Write out, word for word, the line that contains "C12: 220nF (GND, N_13) -> 470pF (GND, N_13)" and each line after it down to the last line of the data below. Include nothing more.

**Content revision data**
________________________________________

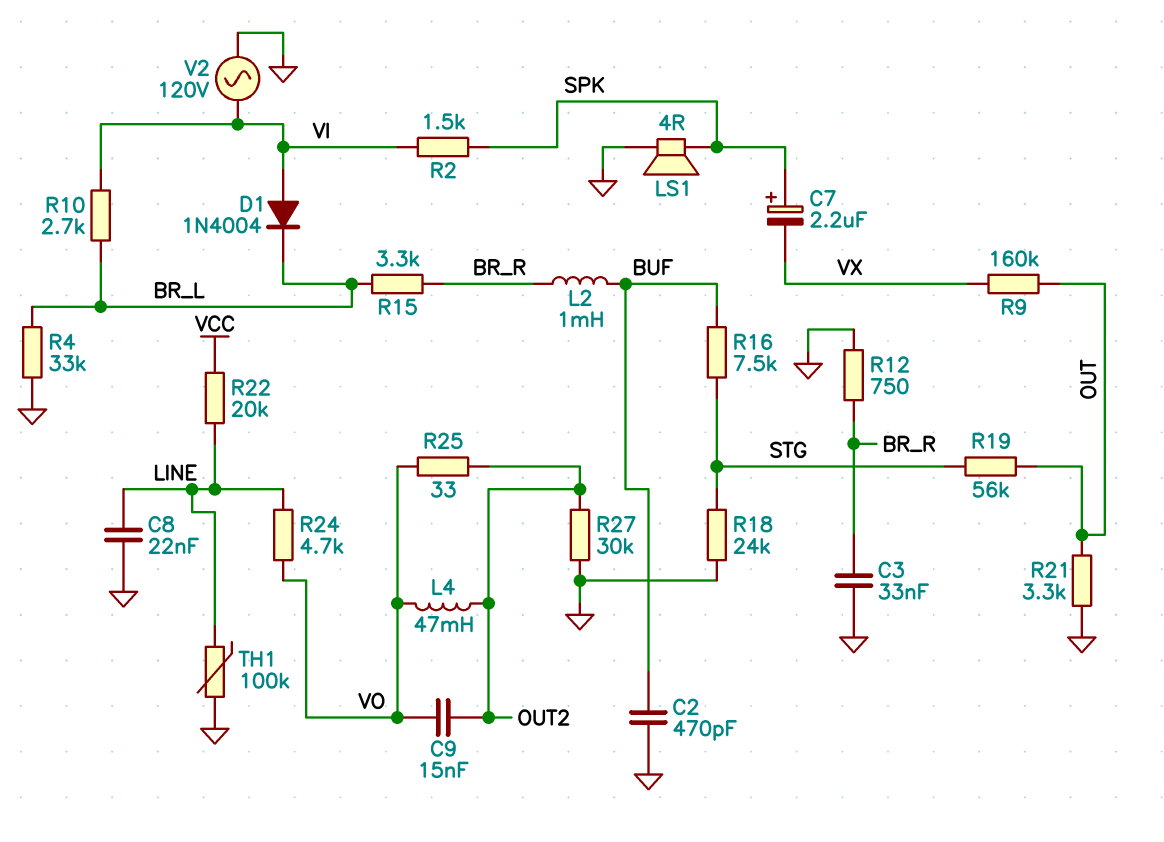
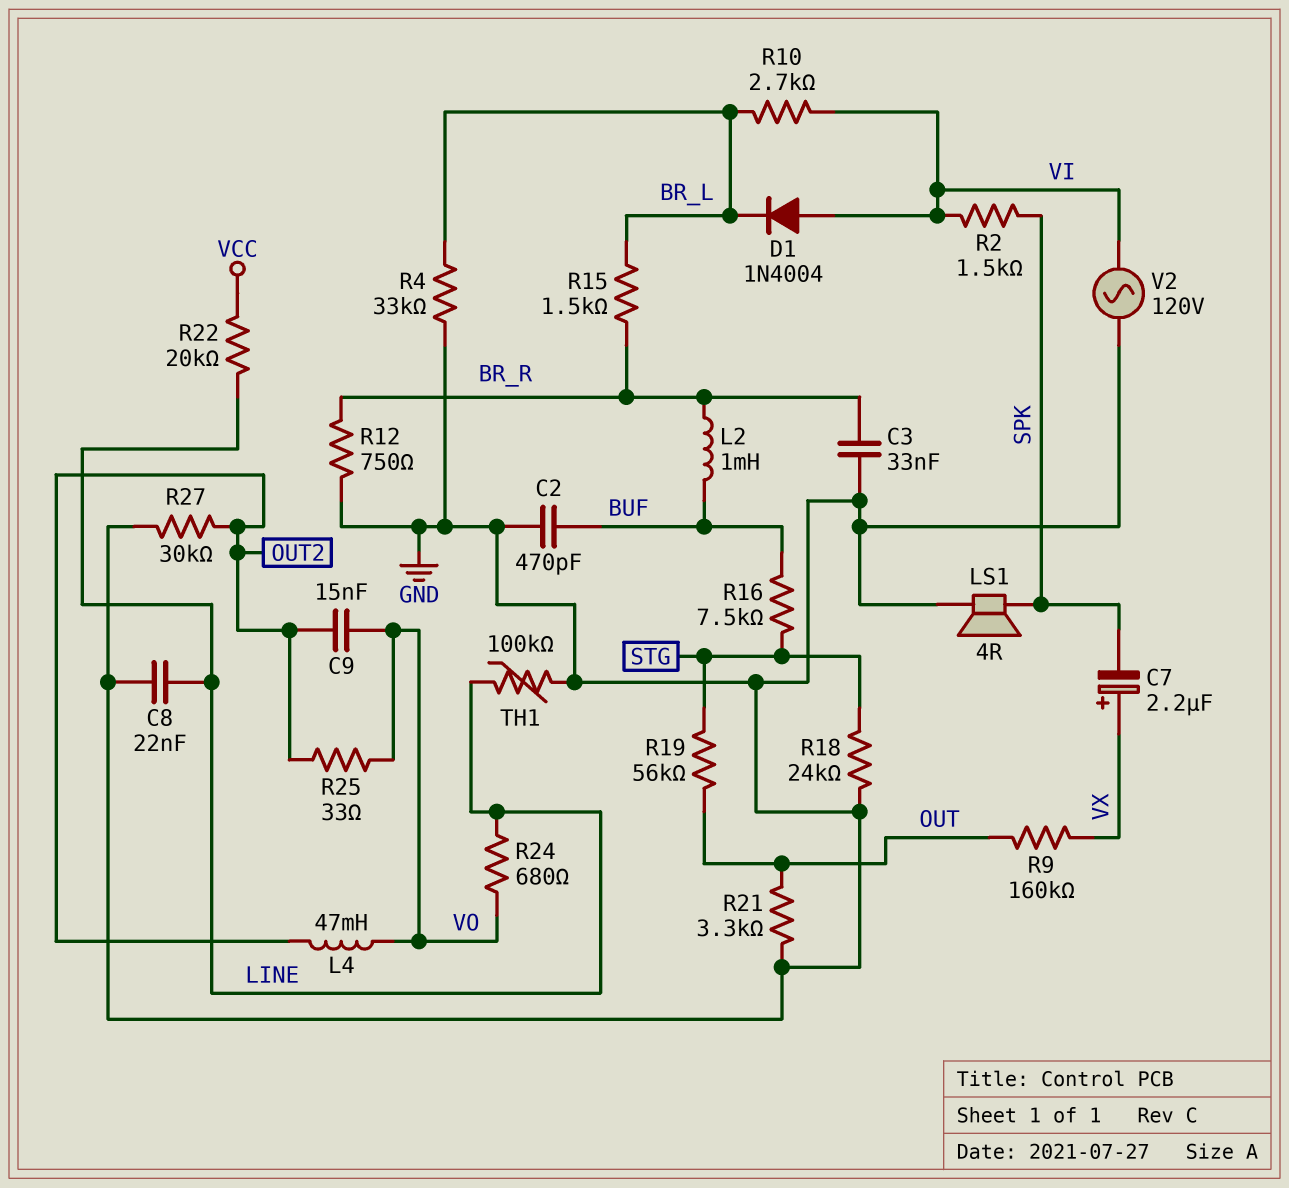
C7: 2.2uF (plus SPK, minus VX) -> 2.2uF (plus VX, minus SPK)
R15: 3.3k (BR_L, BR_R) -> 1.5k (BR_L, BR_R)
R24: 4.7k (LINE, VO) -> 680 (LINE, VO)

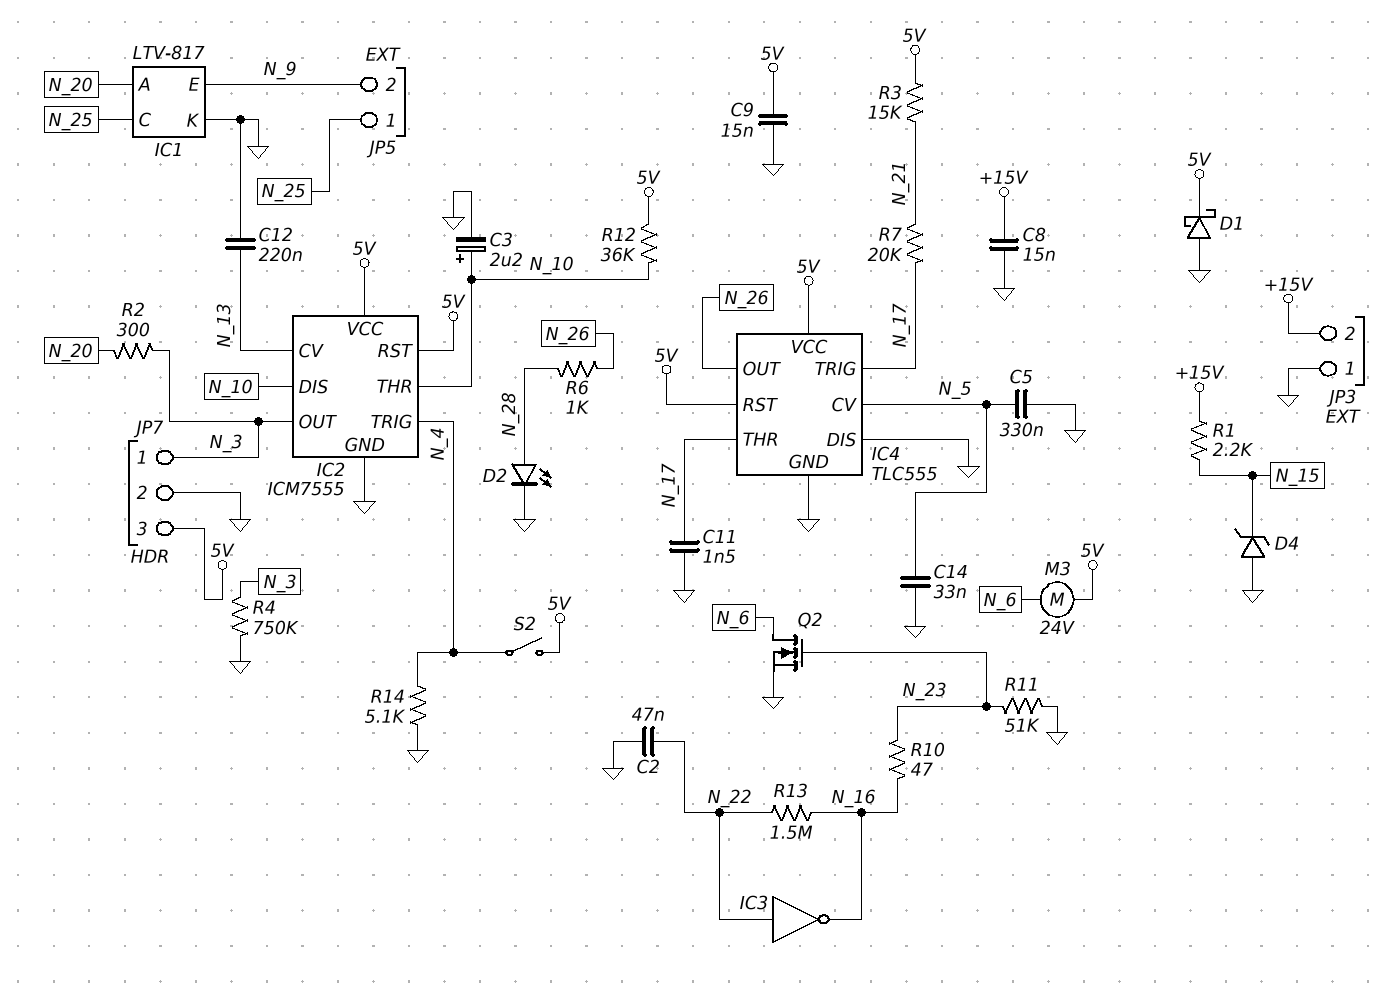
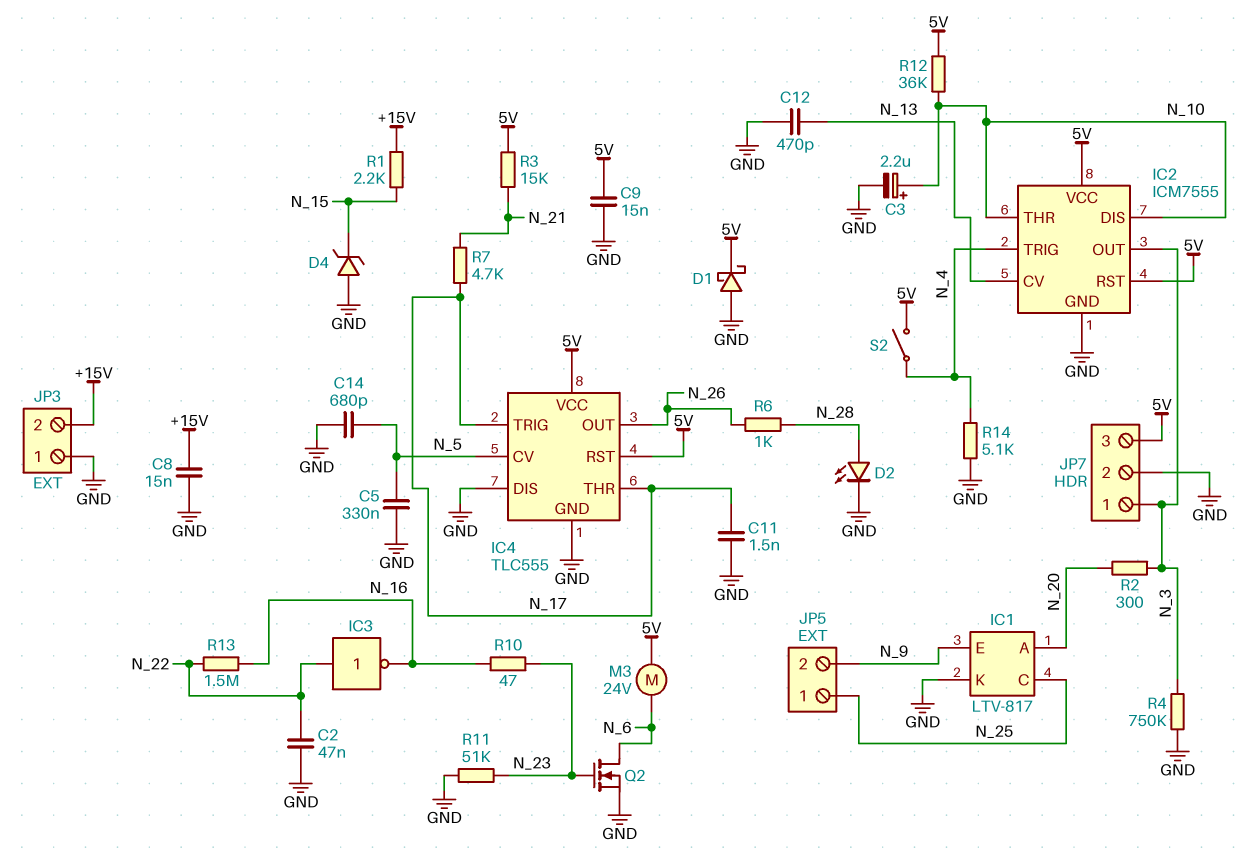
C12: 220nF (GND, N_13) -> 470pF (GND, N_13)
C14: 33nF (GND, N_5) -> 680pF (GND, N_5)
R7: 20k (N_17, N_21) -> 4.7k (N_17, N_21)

________________________________________

**TASK RESPONSE**
C12: 220nF (GND, N_13) -> 470pF (GND, N_13)
C14: 33nF (GND, N_5) -> 680pF (GND, N_5)
R7: 20k (N_17, N_21) -> 4.7k (N_17, N_21)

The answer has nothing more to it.